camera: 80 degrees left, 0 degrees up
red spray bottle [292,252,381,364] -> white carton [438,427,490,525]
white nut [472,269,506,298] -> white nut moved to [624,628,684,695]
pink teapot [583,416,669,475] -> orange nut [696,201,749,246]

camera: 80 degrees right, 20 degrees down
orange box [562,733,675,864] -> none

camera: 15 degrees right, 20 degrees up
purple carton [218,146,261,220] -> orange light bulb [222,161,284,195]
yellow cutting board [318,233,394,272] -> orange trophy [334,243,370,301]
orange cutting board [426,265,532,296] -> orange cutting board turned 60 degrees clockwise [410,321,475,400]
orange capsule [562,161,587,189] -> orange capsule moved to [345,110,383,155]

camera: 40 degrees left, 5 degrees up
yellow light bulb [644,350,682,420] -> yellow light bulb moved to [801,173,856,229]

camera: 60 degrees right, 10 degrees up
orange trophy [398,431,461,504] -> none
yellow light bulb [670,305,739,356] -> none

════════════════════

- [What to do]
Look at the records above. Copy every line where the string "none" occurs.

- [Expected answer]
orange box [562,733,675,864] -> none
orange trophy [398,431,461,504] -> none
yellow light bulb [670,305,739,356] -> none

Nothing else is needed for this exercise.